(MATERIAL SUPPLIED)
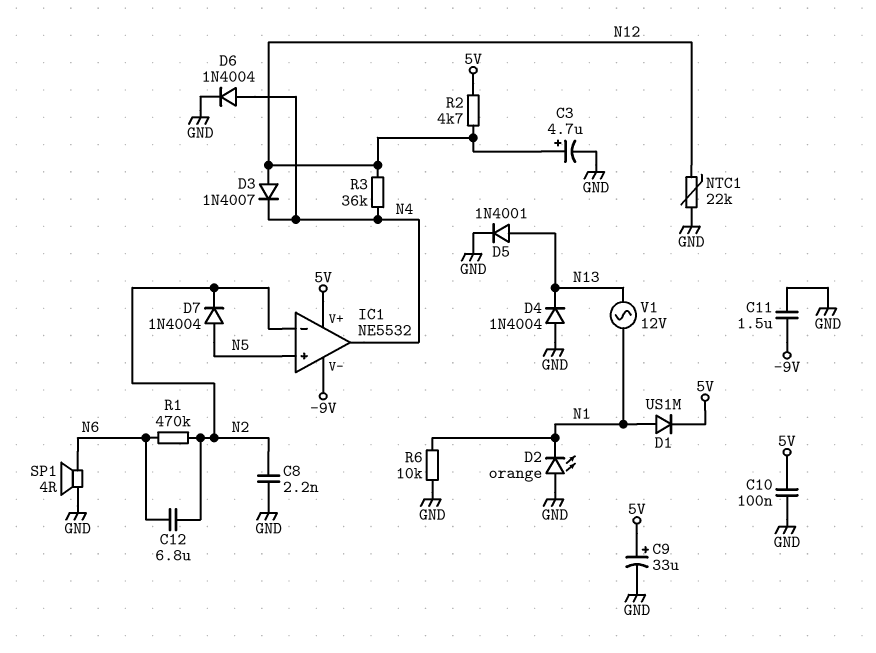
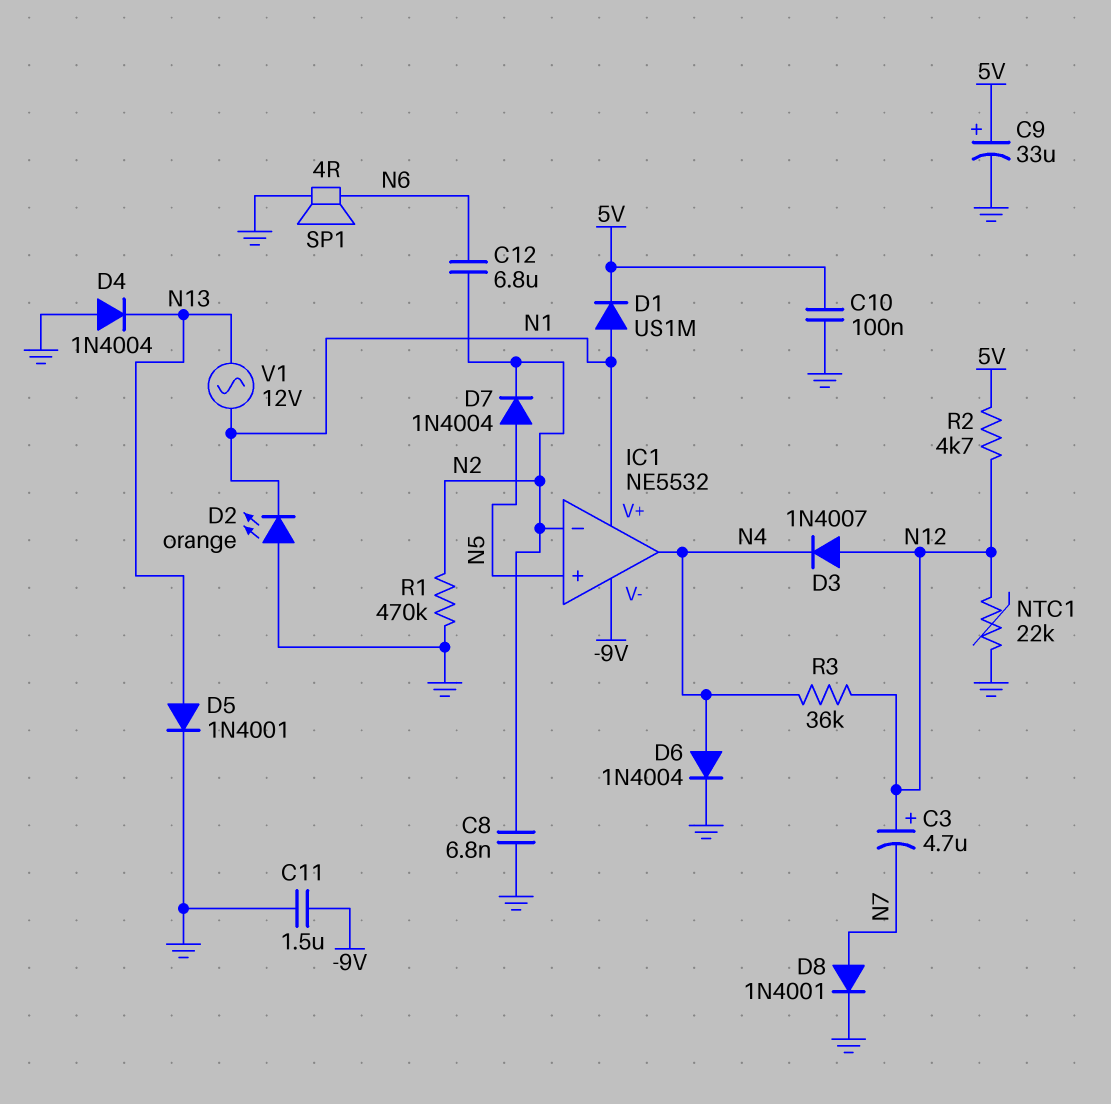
C3: 4.7uF (plus N12, minus GND) -> 4.7uF (plus N12, minus N7)
C8: 2.2nF (GND, N2) -> 6.8nF (GND, N2)
D8: none -> diode 1N4001 (A N7, K GND)
IC1 pin V+: 5V -> N1
R1: 470k (N2, N6) -> 470k (GND, N2)
R6: 10k (GND, N1) -> none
(End MATERIAL SUPPLIED)
For this exercise, copy every line of the data that holds "none".

• RESULT OF THIS TASK:
D8: none -> diode 1N4001 (A N7, K GND)
R6: 10k (GND, N1) -> none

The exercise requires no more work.